## Information provided
.....
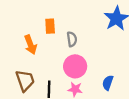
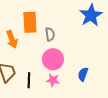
orange rectangle: (50, 26) -> (30, 22), size x1.5

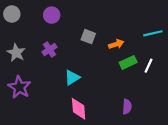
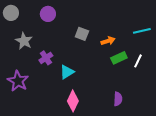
purple cross: (50, 50) -> (46, 58), moved
gray star: (16, 53) -> (24, 41), moved
pink diamond: (79, 109) -> (73, 101), turned 30

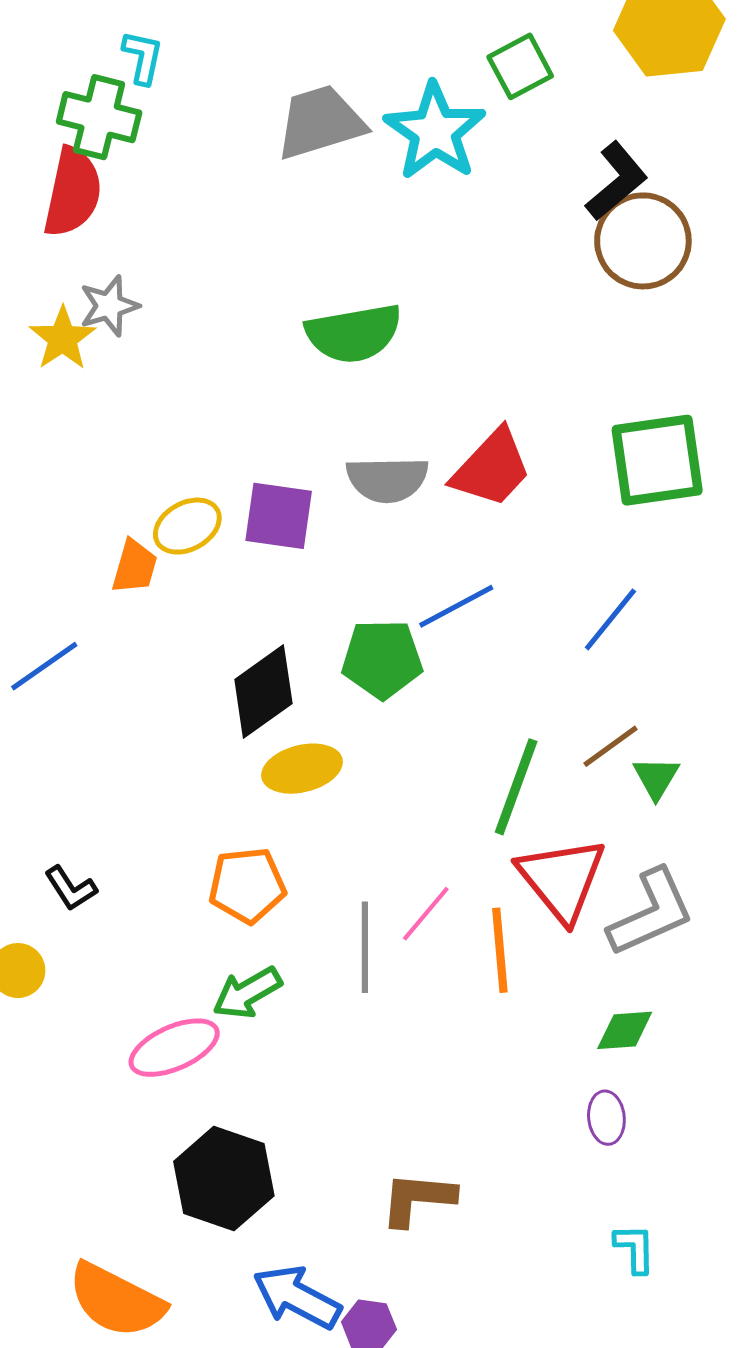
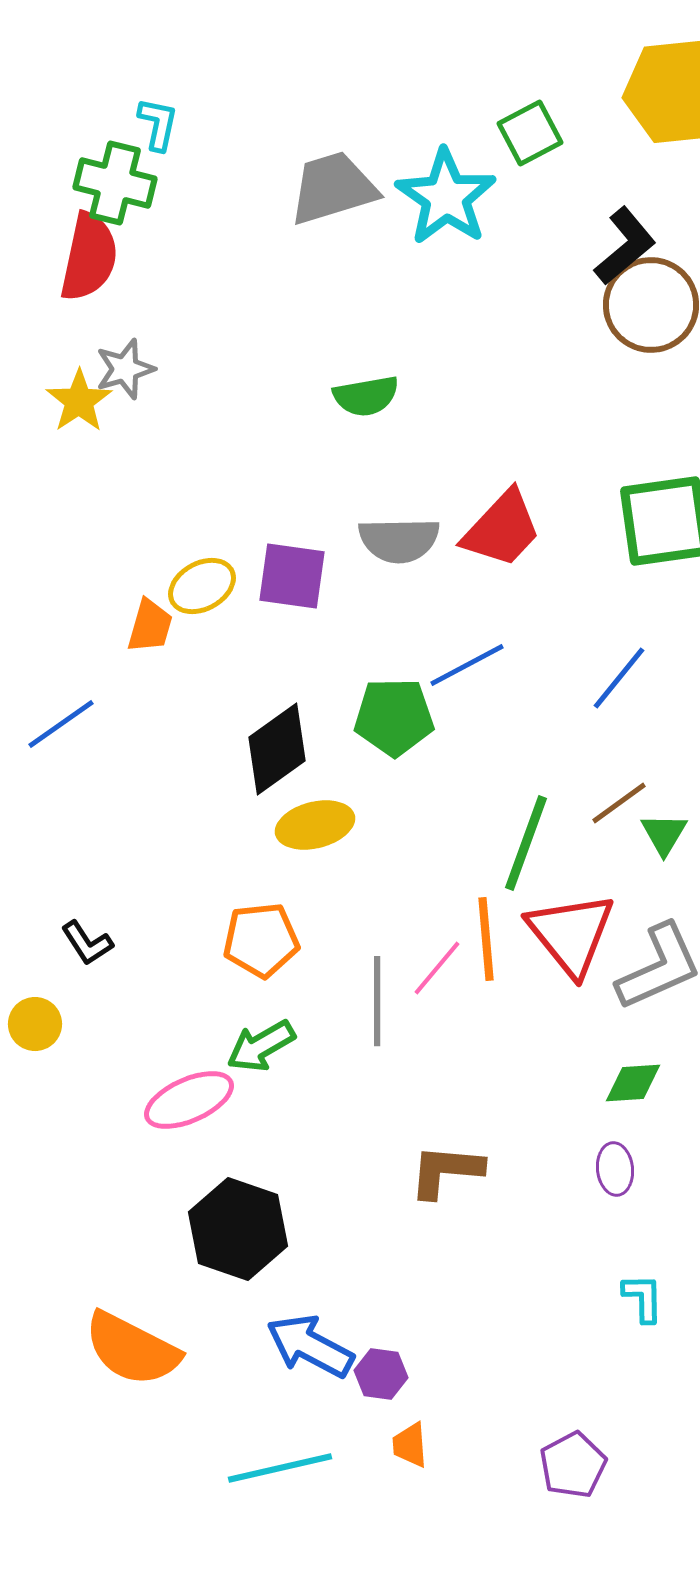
green semicircle: (354, 333) -> (366, 396), size x0.7
orange line: (500, 950) -> (486, 939), moved
brown L-shape: (418, 1199) -> (446, 1171), moved

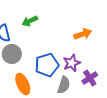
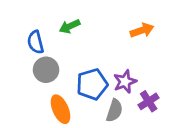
orange arrow: (83, 34) -> (142, 30), moved

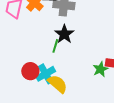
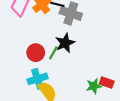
red circle: (30, 71) -> (36, 53), moved

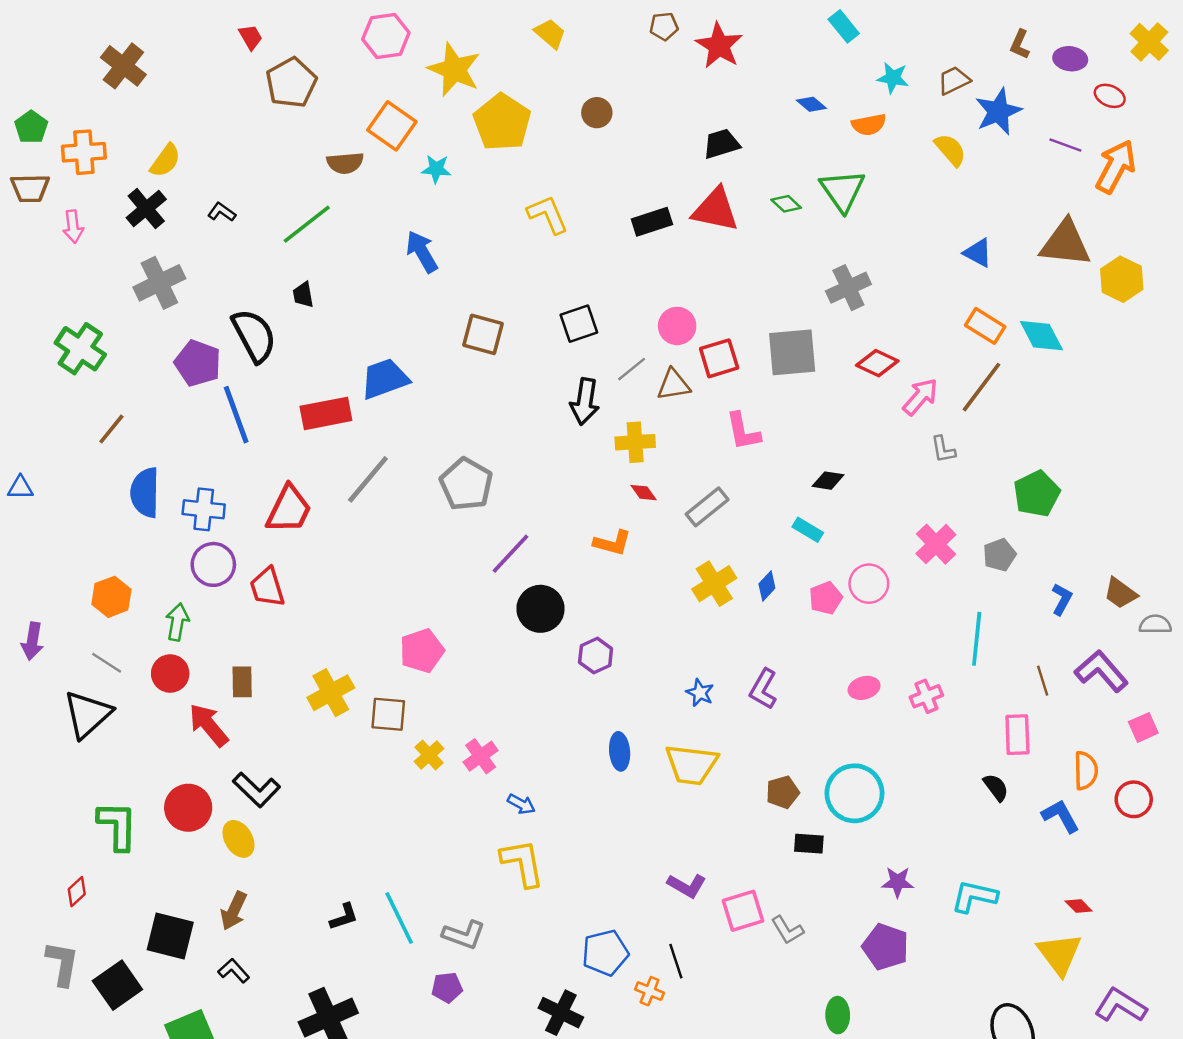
.....
## What is needed
Strip out the pictures and repeat the listing above exactly.

## Reply to the exercise
orange rectangle: (50, 26) -> (30, 22), size x1.5

purple cross: (50, 50) -> (46, 58), moved
gray star: (16, 53) -> (24, 41), moved
pink diamond: (79, 109) -> (73, 101), turned 30

green semicircle: (354, 333) -> (366, 396), size x0.7
orange line: (500, 950) -> (486, 939), moved
brown L-shape: (418, 1199) -> (446, 1171), moved

orange arrow: (83, 34) -> (142, 30), moved

red circle: (30, 71) -> (36, 53), moved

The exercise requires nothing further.